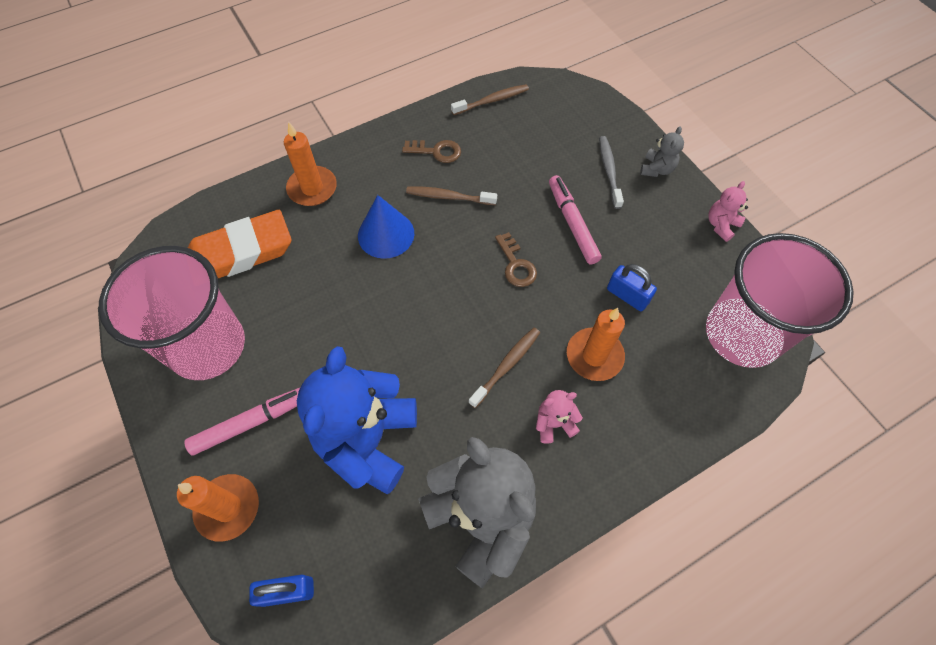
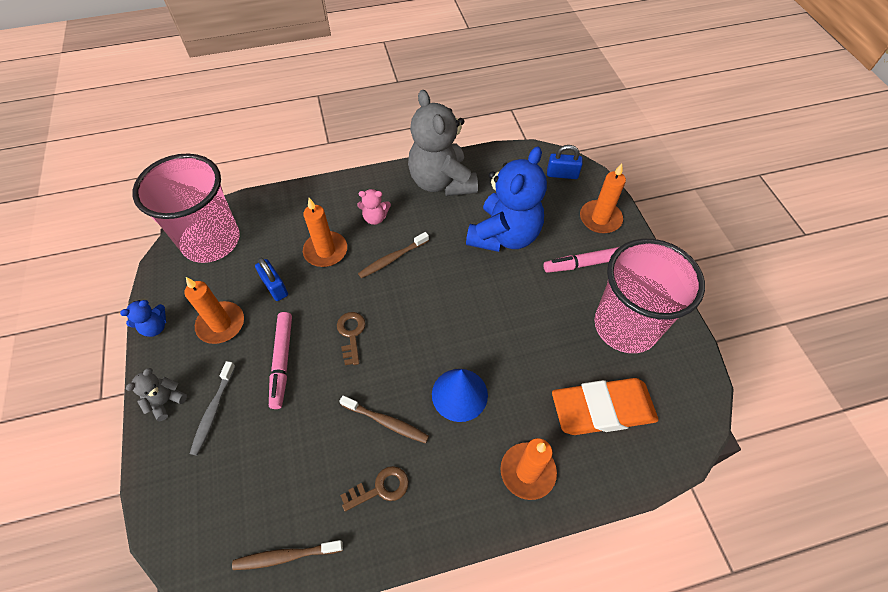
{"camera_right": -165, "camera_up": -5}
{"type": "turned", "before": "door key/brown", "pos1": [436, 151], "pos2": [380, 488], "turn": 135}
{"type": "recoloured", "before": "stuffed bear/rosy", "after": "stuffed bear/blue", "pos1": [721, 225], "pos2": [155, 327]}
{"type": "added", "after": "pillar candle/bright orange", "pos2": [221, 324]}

- [Exercise directions]: Filter this listing and copy only the lines holding the word "after".

- [Output]:
{"type": "recoloured", "before": "stuffed bear/rosy", "after": "stuffed bear/blue", "pos1": [721, 225], "pos2": [155, 327]}
{"type": "added", "after": "pillar candle/bright orange", "pos2": [221, 324]}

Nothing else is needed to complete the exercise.